» Requirement
Find the line that contains "(209, 68) = (457, 111): grey" in the entries below. Output it and each later line exactly, and nothing else.

» Extracted entries
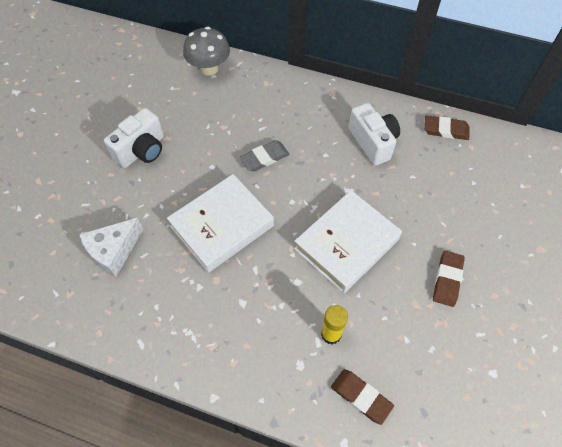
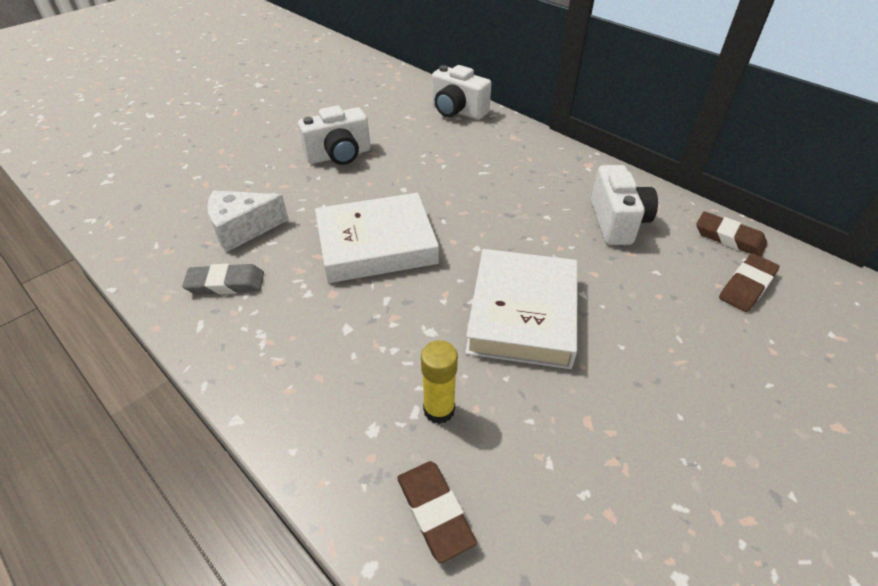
camera: 25 degrees right, 15 degrees down
(209, 68) = (457, 111): grey mushroom -> white camera
(264, 158) = (469, 198): grey eraser -> grey eraser (226, 283)
(346, 244) = (522, 314): white book -> white book turned 60 degrees counterclockwise
(447, 280) = (654, 409): brown eraser -> brown eraser (747, 286)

» Problem solution
(209, 68) = (457, 111): grey mushroom -> white camera
(264, 158) = (469, 198): grey eraser -> grey eraser (226, 283)
(346, 244) = (522, 314): white book -> white book turned 60 degrees counterclockwise
(447, 280) = (654, 409): brown eraser -> brown eraser (747, 286)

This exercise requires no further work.